▸ **Data under study**
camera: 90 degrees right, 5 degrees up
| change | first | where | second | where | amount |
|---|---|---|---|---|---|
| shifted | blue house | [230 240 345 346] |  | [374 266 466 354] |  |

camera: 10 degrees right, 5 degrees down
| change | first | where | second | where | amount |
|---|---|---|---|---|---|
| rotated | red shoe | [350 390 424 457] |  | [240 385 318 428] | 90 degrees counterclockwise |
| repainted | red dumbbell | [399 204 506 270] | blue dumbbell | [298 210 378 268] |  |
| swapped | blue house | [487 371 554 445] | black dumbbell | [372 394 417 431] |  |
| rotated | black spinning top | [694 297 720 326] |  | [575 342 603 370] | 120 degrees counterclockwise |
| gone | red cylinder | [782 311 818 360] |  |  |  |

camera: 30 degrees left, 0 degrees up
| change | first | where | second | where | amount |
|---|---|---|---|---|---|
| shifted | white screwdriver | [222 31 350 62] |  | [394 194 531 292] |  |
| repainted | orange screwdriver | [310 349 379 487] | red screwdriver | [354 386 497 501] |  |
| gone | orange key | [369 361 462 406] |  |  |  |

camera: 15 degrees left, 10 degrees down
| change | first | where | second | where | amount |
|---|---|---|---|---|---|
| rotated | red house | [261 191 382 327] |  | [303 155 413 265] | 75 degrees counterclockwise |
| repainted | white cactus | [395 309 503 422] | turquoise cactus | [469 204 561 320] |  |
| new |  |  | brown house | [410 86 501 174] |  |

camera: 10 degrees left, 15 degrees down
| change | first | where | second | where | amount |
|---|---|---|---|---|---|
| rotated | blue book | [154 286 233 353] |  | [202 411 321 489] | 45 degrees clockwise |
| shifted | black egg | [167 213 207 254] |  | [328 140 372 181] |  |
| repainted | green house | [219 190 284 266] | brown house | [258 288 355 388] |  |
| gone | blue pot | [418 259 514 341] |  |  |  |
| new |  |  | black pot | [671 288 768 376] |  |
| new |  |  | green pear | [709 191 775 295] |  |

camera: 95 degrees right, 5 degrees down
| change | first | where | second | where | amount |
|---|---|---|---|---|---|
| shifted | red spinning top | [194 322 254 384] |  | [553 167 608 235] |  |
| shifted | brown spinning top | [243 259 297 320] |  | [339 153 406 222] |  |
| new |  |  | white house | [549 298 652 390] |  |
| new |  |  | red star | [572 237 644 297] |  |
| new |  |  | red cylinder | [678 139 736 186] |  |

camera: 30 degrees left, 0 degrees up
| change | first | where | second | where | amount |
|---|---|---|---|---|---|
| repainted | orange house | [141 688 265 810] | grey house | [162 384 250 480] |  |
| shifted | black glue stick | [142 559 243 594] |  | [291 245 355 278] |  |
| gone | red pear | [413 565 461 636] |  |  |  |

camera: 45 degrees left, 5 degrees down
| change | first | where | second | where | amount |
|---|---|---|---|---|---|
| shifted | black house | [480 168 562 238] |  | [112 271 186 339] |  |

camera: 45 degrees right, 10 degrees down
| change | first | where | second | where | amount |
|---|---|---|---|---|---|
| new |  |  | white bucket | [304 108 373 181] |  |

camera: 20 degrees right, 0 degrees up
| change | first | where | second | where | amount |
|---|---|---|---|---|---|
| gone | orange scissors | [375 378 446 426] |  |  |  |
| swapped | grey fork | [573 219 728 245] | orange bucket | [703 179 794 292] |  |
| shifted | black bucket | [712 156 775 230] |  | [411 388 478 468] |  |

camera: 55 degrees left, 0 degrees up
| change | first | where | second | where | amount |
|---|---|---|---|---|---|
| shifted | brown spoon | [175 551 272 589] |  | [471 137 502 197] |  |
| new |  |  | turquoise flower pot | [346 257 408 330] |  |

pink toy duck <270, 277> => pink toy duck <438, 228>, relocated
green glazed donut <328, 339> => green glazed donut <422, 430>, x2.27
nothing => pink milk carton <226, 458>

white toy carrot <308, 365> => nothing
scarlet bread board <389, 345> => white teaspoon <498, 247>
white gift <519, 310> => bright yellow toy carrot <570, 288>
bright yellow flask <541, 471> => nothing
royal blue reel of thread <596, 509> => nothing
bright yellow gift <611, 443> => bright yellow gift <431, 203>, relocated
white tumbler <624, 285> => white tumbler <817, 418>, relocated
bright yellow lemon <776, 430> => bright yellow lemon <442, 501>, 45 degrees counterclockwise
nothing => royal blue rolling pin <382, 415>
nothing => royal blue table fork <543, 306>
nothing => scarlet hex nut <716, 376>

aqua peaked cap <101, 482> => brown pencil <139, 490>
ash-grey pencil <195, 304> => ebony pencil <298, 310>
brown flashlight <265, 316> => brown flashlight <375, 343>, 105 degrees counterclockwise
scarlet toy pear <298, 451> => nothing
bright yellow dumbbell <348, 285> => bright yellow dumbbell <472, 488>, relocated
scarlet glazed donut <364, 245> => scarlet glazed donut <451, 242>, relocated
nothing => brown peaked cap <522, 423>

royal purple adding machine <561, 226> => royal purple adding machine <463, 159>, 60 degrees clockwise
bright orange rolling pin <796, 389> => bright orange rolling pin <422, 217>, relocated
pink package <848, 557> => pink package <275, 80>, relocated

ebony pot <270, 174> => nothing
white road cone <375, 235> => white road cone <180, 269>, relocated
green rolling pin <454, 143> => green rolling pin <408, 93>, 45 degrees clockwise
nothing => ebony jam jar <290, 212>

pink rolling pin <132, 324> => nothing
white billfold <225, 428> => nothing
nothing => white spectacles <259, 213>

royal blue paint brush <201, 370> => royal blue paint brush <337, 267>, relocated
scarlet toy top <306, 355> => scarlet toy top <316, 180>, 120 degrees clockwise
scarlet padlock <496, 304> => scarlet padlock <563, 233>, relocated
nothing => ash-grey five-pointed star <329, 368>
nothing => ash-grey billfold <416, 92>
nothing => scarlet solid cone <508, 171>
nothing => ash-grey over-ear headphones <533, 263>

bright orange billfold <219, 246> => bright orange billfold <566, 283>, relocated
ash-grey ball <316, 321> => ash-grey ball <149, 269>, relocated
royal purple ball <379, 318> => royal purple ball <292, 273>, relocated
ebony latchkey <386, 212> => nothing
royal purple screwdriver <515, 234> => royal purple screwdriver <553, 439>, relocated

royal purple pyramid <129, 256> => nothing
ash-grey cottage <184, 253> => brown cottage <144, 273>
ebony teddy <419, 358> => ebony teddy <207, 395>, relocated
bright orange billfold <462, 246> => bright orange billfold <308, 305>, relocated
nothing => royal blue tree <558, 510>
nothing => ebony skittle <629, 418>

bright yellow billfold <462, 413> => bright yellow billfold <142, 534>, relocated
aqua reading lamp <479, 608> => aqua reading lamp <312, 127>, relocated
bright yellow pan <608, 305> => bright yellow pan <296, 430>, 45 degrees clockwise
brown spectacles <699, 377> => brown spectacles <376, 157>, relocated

▸ **Task statement**
Restate word for word the lines in the material above from the one with "shifted | white" to the one with "shifted | red"; both of those lines count, and nothing else does.

▸ **Response to the task**
| shifted | white screwdriver | [222 31 350 62] |  | [394 194 531 292] |  |
| repainted | orange screwdriver | [310 349 379 487] | red screwdriver | [354 386 497 501] |  |
| gone | orange key | [369 361 462 406] |  |  |  |

camera: 15 degrees left, 10 degrees down
| change | first | where | second | where | amount |
|---|---|---|---|---|---|
| rotated | red house | [261 191 382 327] |  | [303 155 413 265] | 75 degrees counterclockwise |
| repainted | white cactus | [395 309 503 422] | turquoise cactus | [469 204 561 320] |  |
| new |  |  | brown house | [410 86 501 174] |  |

camera: 10 degrees left, 15 degrees down
| change | first | where | second | where | amount |
|---|---|---|---|---|---|
| rotated | blue book | [154 286 233 353] |  | [202 411 321 489] | 45 degrees clockwise |
| shifted | black egg | [167 213 207 254] |  | [328 140 372 181] |  |
| repainted | green house | [219 190 284 266] | brown house | [258 288 355 388] |  |
| gone | blue pot | [418 259 514 341] |  |  |  |
| new |  |  | black pot | [671 288 768 376] |  |
| new |  |  | green pear | [709 191 775 295] |  |

camera: 95 degrees right, 5 degrees down
| change | first | where | second | where | amount |
|---|---|---|---|---|---|
| shifted | red spinning top | [194 322 254 384] |  | [553 167 608 235] |  |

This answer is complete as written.